| Before-and-after scene images |
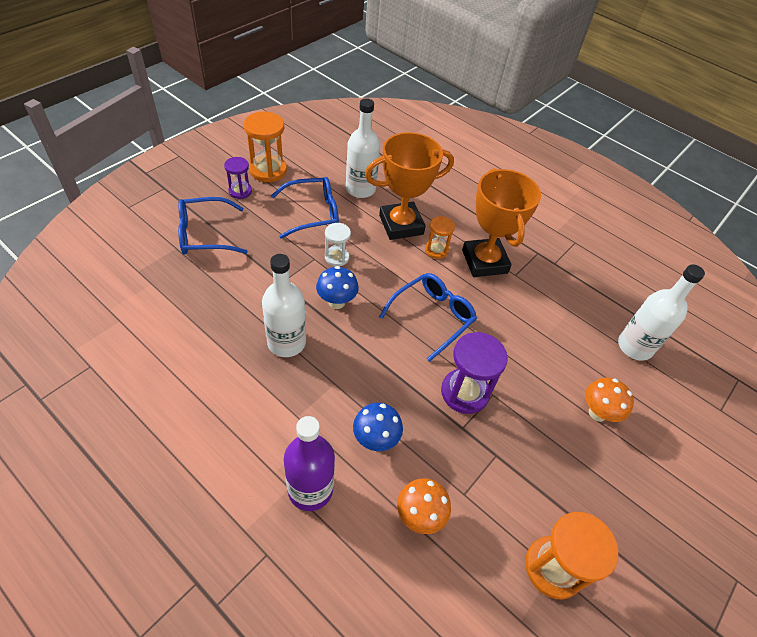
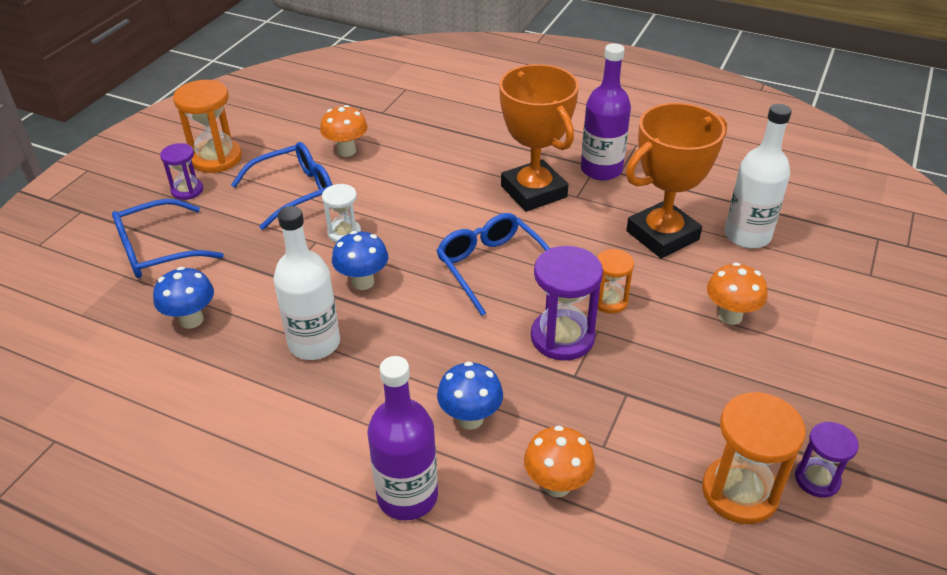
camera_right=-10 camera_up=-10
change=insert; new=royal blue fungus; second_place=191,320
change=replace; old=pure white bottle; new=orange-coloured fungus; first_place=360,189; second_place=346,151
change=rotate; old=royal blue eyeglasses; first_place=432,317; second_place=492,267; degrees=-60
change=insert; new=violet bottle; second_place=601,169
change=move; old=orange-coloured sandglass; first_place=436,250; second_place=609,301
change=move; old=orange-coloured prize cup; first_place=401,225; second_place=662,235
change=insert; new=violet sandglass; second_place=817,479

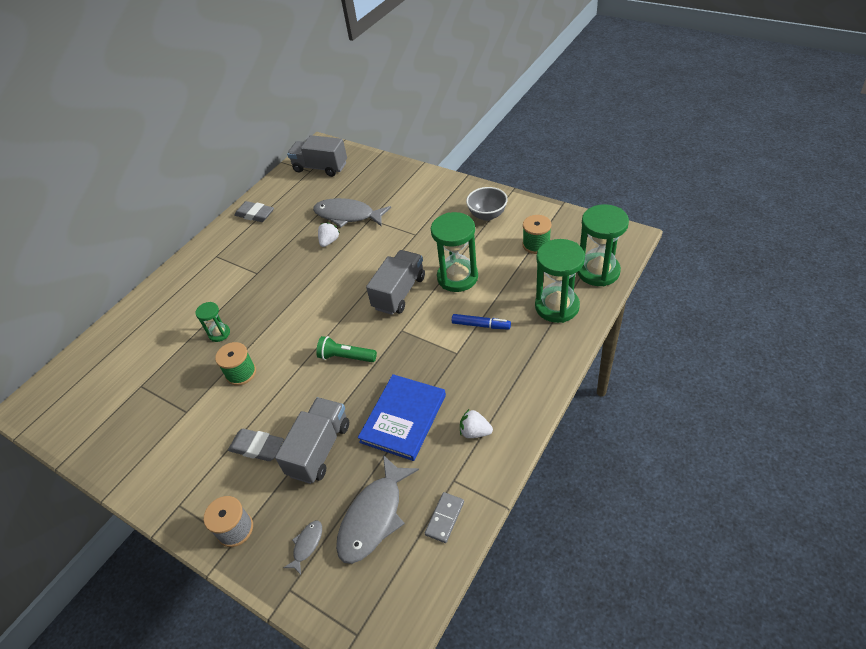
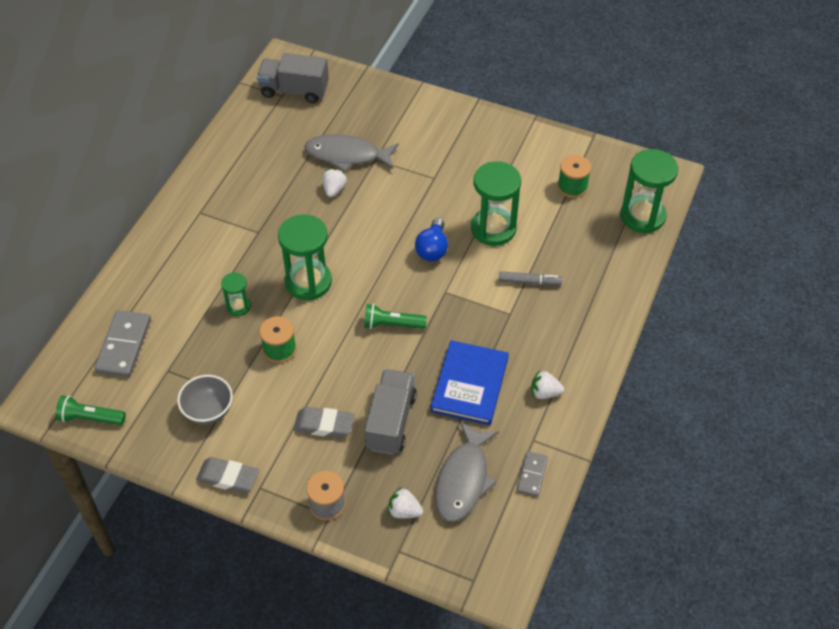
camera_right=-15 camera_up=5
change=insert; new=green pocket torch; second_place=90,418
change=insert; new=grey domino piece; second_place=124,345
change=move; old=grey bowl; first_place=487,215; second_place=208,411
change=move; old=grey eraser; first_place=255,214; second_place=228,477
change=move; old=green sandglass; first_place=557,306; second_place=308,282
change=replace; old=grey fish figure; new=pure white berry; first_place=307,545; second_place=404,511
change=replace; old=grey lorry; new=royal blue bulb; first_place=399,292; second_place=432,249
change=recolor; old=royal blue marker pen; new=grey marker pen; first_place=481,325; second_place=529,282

| WORK TO COMPLETE |
Look through the entries for the string "coloured". Every line that has it belongs in the answer.

| ANSWER TO THE PROBLEM |
change=replace; old=pure white bottle; new=orange-coloured fungus; first_place=360,189; second_place=346,151
change=move; old=orange-coloured sandglass; first_place=436,250; second_place=609,301
change=move; old=orange-coloured prize cup; first_place=401,225; second_place=662,235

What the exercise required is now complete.